Please return the data word for word and leave out any picture it contains.
= Beginning of Section =
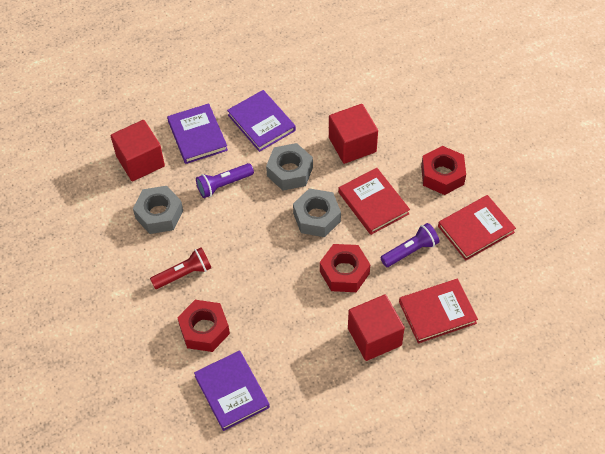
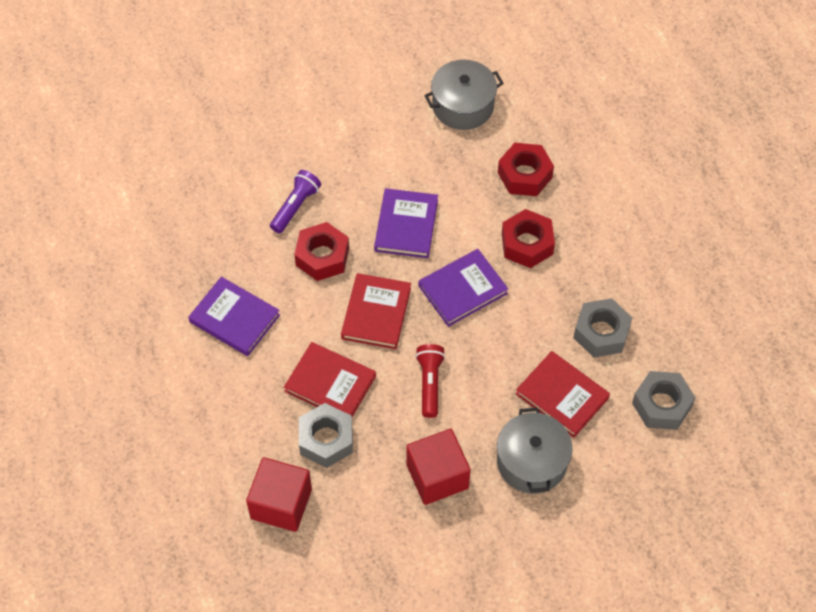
grey pot: 0 -> 2
purple flashlight: 2 -> 1
red cube: 3 -> 2

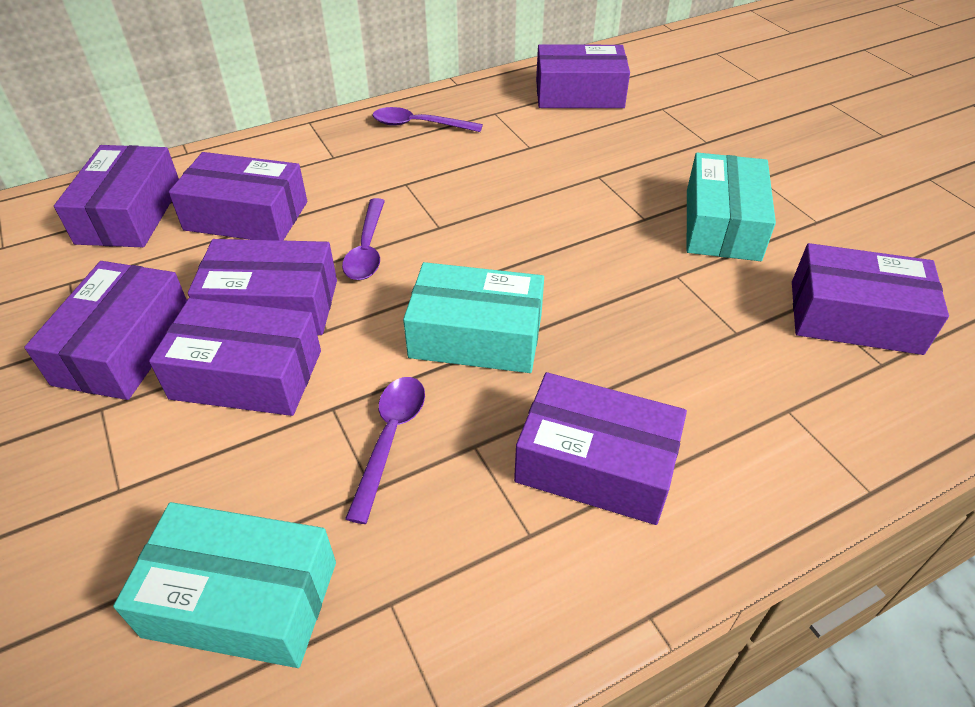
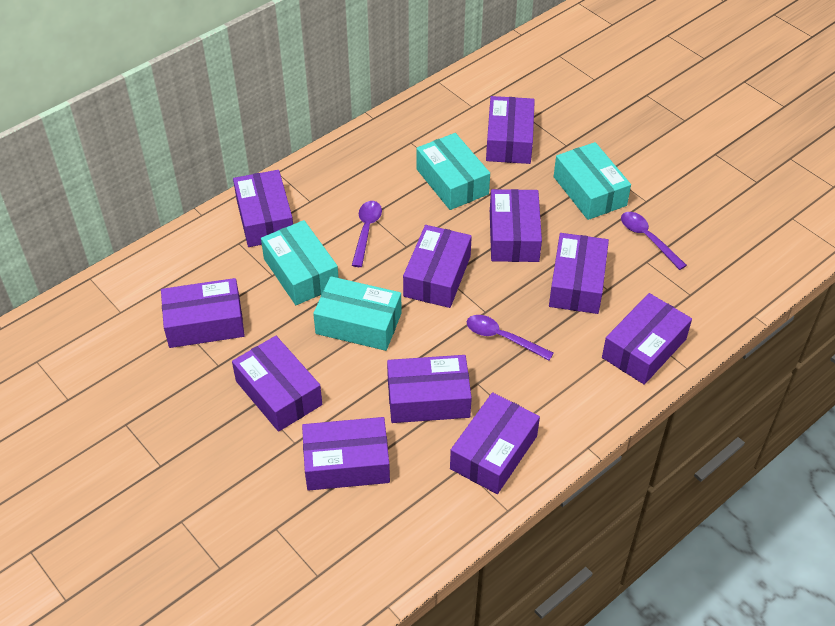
purple box: 8 -> 11
turquoise box: 3 -> 4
= End of Section =
» **Solution**
grey pot: 0 -> 2
purple flashlight: 2 -> 1
red cube: 3 -> 2

purple box: 8 -> 11
turquoise box: 3 -> 4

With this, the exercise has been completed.